* [WHAT THIS TASK INVOLVES]
Copy out exactly the lines below that run from the one holding "C12: none -> 3.3nF (+3V3, VRAW)" to the one holding "BZ2: buzzer 5V", keeping both of those lines and no others.

─── INPUT FOR THIS TASK ───

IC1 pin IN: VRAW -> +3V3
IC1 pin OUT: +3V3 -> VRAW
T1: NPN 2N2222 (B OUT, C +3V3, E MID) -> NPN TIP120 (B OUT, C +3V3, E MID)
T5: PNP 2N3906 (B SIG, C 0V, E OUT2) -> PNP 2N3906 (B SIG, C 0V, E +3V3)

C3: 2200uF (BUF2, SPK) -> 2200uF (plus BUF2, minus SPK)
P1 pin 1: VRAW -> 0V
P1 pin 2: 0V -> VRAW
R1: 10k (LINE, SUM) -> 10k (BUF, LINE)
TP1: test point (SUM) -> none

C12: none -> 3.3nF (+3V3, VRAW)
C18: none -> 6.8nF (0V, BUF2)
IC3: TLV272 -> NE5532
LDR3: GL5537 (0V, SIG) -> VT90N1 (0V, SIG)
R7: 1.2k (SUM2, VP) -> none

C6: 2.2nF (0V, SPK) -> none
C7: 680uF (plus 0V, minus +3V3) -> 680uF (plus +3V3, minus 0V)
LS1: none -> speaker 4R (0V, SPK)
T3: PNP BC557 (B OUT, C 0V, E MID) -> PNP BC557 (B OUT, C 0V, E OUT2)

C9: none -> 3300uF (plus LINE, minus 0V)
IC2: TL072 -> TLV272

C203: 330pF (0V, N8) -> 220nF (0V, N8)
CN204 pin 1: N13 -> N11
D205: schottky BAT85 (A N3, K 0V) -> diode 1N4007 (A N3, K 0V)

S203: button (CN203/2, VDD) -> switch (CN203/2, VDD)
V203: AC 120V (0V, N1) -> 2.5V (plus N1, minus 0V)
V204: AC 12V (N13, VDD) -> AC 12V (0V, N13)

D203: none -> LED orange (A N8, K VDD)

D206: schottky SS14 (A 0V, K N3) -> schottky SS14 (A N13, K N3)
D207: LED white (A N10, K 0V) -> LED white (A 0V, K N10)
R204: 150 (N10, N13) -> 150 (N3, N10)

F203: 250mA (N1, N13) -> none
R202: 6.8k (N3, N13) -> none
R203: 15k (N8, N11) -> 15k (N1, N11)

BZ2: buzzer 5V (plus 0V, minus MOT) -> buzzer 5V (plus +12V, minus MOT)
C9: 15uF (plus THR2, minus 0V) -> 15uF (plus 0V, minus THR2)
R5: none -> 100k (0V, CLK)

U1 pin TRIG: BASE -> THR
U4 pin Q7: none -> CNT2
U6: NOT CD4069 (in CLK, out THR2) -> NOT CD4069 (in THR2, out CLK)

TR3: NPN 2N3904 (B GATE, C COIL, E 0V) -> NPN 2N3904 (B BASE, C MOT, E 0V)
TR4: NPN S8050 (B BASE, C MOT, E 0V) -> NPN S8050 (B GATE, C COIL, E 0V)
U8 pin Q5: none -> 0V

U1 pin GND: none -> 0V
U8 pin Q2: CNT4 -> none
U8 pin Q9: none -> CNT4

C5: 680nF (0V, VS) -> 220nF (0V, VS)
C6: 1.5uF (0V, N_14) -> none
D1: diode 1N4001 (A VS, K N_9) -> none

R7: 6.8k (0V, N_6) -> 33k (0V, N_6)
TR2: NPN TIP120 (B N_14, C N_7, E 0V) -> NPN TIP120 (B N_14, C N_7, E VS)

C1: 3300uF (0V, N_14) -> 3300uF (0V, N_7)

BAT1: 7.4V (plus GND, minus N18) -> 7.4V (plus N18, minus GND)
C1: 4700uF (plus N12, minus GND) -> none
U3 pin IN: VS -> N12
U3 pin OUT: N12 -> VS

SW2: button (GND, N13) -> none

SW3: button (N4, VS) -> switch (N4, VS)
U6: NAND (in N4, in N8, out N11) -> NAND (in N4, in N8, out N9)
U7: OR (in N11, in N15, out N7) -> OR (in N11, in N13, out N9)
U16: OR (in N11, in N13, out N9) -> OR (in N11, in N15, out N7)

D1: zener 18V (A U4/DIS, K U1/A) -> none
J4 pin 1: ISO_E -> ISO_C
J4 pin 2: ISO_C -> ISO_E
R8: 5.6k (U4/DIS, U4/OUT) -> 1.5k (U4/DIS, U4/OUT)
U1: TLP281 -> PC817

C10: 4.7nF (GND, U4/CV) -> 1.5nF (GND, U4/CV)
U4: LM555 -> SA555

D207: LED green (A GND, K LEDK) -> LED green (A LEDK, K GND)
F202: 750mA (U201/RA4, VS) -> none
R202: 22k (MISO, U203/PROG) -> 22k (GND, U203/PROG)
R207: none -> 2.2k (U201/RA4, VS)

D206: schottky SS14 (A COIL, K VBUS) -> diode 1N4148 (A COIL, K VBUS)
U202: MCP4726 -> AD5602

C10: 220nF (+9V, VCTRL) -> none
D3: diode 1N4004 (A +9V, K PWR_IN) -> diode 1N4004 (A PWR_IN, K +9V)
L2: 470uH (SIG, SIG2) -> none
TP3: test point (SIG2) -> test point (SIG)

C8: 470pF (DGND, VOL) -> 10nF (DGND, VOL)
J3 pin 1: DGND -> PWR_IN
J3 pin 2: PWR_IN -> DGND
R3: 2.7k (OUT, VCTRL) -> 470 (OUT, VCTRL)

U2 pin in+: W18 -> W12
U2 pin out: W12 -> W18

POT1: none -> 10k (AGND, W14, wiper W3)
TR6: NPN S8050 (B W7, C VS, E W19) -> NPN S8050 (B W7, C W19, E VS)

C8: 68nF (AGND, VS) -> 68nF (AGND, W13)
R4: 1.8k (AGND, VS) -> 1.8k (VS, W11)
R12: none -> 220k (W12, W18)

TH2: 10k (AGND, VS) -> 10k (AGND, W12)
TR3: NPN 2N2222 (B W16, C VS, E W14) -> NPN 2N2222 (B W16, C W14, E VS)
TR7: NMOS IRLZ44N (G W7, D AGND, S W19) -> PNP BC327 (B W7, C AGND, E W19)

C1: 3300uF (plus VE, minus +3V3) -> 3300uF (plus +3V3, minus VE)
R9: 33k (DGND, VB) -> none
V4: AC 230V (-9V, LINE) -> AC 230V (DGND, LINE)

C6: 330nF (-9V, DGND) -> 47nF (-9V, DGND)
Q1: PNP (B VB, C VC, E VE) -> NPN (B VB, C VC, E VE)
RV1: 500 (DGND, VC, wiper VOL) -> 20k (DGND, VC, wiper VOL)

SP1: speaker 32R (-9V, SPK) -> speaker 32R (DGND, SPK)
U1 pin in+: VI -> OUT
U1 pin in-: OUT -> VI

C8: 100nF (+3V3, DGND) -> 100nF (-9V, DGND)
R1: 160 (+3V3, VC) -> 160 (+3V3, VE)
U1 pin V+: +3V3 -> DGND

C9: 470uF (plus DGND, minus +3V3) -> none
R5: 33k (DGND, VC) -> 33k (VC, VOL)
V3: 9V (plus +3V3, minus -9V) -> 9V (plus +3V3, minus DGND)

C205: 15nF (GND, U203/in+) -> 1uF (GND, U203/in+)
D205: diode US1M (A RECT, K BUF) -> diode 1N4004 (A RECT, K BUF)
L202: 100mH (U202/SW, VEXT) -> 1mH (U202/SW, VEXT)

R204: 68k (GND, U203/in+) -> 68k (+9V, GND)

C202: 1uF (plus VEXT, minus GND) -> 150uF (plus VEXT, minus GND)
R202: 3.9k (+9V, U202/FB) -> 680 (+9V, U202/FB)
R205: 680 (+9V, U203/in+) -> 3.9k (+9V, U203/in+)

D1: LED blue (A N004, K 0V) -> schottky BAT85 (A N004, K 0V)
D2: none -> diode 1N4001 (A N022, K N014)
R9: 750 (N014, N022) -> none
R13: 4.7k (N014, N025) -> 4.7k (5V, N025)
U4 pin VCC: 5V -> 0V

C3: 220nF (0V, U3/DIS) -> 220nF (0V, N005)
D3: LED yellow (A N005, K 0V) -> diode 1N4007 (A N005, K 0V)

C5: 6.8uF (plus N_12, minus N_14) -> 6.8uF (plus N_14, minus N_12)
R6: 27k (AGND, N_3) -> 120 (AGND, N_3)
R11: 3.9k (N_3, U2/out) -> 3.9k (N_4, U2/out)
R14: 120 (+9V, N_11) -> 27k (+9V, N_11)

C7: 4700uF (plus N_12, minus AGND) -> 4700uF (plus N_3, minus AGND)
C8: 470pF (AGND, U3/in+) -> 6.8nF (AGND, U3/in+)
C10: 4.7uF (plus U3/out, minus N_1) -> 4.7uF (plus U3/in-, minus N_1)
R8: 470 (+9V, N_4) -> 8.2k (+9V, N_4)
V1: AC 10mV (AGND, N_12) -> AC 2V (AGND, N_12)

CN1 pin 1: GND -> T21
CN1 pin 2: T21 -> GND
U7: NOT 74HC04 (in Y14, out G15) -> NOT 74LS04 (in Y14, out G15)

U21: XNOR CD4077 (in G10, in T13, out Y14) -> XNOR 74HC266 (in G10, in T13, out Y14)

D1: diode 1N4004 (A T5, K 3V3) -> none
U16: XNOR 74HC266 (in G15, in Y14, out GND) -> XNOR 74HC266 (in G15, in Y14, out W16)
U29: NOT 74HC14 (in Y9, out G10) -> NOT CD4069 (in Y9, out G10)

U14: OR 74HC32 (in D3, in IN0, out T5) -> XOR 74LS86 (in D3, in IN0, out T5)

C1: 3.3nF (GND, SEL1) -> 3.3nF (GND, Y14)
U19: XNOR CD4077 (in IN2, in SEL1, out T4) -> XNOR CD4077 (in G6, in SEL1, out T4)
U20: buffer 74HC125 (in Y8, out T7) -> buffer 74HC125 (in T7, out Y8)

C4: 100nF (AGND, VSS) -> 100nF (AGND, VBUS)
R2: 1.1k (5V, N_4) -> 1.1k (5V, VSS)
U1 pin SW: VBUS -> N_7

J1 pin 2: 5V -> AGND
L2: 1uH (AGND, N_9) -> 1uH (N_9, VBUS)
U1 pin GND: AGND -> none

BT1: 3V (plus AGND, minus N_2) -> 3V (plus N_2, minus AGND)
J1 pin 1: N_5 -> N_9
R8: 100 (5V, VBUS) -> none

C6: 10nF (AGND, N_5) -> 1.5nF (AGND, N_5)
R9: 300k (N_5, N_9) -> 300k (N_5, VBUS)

───

* [FINAL ANSWER]
C12: none -> 3.3nF (+3V3, VRAW)
C18: none -> 6.8nF (0V, BUF2)
IC3: TLV272 -> NE5532
LDR3: GL5537 (0V, SIG) -> VT90N1 (0V, SIG)
R7: 1.2k (SUM2, VP) -> none

C6: 2.2nF (0V, SPK) -> none
C7: 680uF (plus 0V, minus +3V3) -> 680uF (plus +3V3, minus 0V)
LS1: none -> speaker 4R (0V, SPK)
T3: PNP BC557 (B OUT, C 0V, E MID) -> PNP BC557 (B OUT, C 0V, E OUT2)

C9: none -> 3300uF (plus LINE, minus 0V)
IC2: TL072 -> TLV272

C203: 330pF (0V, N8) -> 220nF (0V, N8)
CN204 pin 1: N13 -> N11
D205: schottky BAT85 (A N3, K 0V) -> diode 1N4007 (A N3, K 0V)

S203: button (CN203/2, VDD) -> switch (CN203/2, VDD)
V203: AC 120V (0V, N1) -> 2.5V (plus N1, minus 0V)
V204: AC 12V (N13, VDD) -> AC 12V (0V, N13)

D203: none -> LED orange (A N8, K VDD)

D206: schottky SS14 (A 0V, K N3) -> schottky SS14 (A N13, K N3)
D207: LED white (A N10, K 0V) -> LED white (A 0V, K N10)
R204: 150 (N10, N13) -> 150 (N3, N10)

F203: 250mA (N1, N13) -> none
R202: 6.8k (N3, N13) -> none
R203: 15k (N8, N11) -> 15k (N1, N11)

BZ2: buzzer 5V (plus 0V, minus MOT) -> buzzer 5V (plus +12V, minus MOT)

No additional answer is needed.